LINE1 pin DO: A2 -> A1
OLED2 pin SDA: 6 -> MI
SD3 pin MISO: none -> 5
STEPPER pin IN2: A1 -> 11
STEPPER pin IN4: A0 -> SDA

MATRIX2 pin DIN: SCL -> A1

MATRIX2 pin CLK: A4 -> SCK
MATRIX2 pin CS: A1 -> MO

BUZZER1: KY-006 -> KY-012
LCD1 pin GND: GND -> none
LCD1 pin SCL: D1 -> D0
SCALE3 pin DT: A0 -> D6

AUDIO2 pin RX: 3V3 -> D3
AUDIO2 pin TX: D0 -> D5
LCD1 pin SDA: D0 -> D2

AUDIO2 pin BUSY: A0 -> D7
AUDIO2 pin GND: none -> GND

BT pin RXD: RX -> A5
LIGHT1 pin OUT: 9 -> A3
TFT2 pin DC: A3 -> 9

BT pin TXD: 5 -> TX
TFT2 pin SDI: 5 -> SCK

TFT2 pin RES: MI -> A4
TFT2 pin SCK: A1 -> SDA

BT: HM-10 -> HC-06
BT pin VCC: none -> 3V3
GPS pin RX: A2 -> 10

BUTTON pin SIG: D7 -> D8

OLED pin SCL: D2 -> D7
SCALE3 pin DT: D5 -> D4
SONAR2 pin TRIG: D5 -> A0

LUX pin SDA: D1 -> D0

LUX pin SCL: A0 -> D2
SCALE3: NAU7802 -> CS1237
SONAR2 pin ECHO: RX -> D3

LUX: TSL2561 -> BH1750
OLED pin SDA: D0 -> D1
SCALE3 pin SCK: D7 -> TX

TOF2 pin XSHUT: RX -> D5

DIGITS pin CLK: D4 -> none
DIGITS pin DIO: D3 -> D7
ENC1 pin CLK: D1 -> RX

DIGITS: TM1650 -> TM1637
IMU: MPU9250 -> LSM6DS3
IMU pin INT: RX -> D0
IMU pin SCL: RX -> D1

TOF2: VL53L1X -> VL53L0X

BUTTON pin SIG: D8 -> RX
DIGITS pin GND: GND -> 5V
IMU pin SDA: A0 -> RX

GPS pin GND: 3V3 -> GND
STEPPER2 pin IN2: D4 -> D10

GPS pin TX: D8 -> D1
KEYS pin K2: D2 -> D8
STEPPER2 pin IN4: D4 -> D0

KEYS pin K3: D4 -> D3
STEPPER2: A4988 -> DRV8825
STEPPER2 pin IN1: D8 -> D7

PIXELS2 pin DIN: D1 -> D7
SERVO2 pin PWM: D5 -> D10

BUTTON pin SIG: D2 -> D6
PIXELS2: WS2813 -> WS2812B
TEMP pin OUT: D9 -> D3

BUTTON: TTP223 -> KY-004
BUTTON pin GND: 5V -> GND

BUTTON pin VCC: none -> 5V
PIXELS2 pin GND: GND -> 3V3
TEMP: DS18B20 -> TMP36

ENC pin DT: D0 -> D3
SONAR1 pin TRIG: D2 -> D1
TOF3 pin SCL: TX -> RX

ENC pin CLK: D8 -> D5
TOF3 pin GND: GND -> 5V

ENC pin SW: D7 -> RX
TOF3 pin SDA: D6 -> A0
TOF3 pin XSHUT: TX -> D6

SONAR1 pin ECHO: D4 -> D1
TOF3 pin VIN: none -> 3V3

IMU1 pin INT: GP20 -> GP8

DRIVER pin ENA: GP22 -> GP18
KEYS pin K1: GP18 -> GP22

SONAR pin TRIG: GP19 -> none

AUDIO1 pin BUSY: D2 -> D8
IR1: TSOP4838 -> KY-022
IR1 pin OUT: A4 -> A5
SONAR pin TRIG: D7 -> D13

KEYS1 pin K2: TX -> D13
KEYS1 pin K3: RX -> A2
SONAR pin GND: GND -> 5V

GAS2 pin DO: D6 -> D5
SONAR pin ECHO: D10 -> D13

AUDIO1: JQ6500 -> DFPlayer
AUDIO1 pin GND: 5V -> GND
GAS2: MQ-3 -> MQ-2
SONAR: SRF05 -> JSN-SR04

##############################

Retype the entries exactly, please. Leave no line out.

LINE1 pin DO: A2 -> A1
OLED2 pin SDA: 6 -> MI
SD3 pin MISO: none -> 5
STEPPER pin IN2: A1 -> 11
STEPPER pin IN4: A0 -> SDA

MATRIX2 pin DIN: SCL -> A1

MATRIX2 pin CLK: A4 -> SCK
MATRIX2 pin CS: A1 -> MO

BUZZER1: KY-006 -> KY-012
LCD1 pin GND: GND -> none
LCD1 pin SCL: D1 -> D0
SCALE3 pin DT: A0 -> D6

AUDIO2 pin RX: 3V3 -> D3
AUDIO2 pin TX: D0 -> D5
LCD1 pin SDA: D0 -> D2

AUDIO2 pin BUSY: A0 -> D7
AUDIO2 pin GND: none -> GND

BT pin RXD: RX -> A5
LIGHT1 pin OUT: 9 -> A3
TFT2 pin DC: A3 -> 9

BT pin TXD: 5 -> TX
TFT2 pin SDI: 5 -> SCK

TFT2 pin RES: MI -> A4
TFT2 pin SCK: A1 -> SDA

BT: HM-10 -> HC-06
BT pin VCC: none -> 3V3
GPS pin RX: A2 -> 10

BUTTON pin SIG: D7 -> D8

OLED pin SCL: D2 -> D7
SCALE3 pin DT: D5 -> D4
SONAR2 pin TRIG: D5 -> A0

LUX pin SDA: D1 -> D0

LUX pin SCL: A0 -> D2
SCALE3: NAU7802 -> CS1237
SONAR2 pin ECHO: RX -> D3

LUX: TSL2561 -> BH1750
OLED pin SDA: D0 -> D1
SCALE3 pin SCK: D7 -> TX

TOF2 pin XSHUT: RX -> D5

DIGITS pin CLK: D4 -> none
DIGITS pin DIO: D3 -> D7
ENC1 pin CLK: D1 -> RX

DIGITS: TM1650 -> TM1637
IMU: MPU9250 -> LSM6DS3
IMU pin INT: RX -> D0
IMU pin SCL: RX -> D1

TOF2: VL53L1X -> VL53L0X

BUTTON pin SIG: D8 -> RX
DIGITS pin GND: GND -> 5V
IMU pin SDA: A0 -> RX

GPS pin GND: 3V3 -> GND
STEPPER2 pin IN2: D4 -> D10

GPS pin TX: D8 -> D1
KEYS pin K2: D2 -> D8
STEPPER2 pin IN4: D4 -> D0

KEYS pin K3: D4 -> D3
STEPPER2: A4988 -> DRV8825
STEPPER2 pin IN1: D8 -> D7

PIXELS2 pin DIN: D1 -> D7
SERVO2 pin PWM: D5 -> D10

BUTTON pin SIG: D2 -> D6
PIXELS2: WS2813 -> WS2812B
TEMP pin OUT: D9 -> D3

BUTTON: TTP223 -> KY-004
BUTTON pin GND: 5V -> GND

BUTTON pin VCC: none -> 5V
PIXELS2 pin GND: GND -> 3V3
TEMP: DS18B20 -> TMP36

ENC pin DT: D0 -> D3
SONAR1 pin TRIG: D2 -> D1
TOF3 pin SCL: TX -> RX

ENC pin CLK: D8 -> D5
TOF3 pin GND: GND -> 5V

ENC pin SW: D7 -> RX
TOF3 pin SDA: D6 -> A0
TOF3 pin XSHUT: TX -> D6

SONAR1 pin ECHO: D4 -> D1
TOF3 pin VIN: none -> 3V3

IMU1 pin INT: GP20 -> GP8

DRIVER pin ENA: GP22 -> GP18
KEYS pin K1: GP18 -> GP22

SONAR pin TRIG: GP19 -> none

AUDIO1 pin BUSY: D2 -> D8
IR1: TSOP4838 -> KY-022
IR1 pin OUT: A4 -> A5
SONAR pin TRIG: D7 -> D13

KEYS1 pin K2: TX -> D13
KEYS1 pin K3: RX -> A2
SONAR pin GND: GND -> 5V

GAS2 pin DO: D6 -> D5
SONAR pin ECHO: D10 -> D13

AUDIO1: JQ6500 -> DFPlayer
AUDIO1 pin GND: 5V -> GND
GAS2: MQ-3 -> MQ-2
SONAR: SRF05 -> JSN-SR04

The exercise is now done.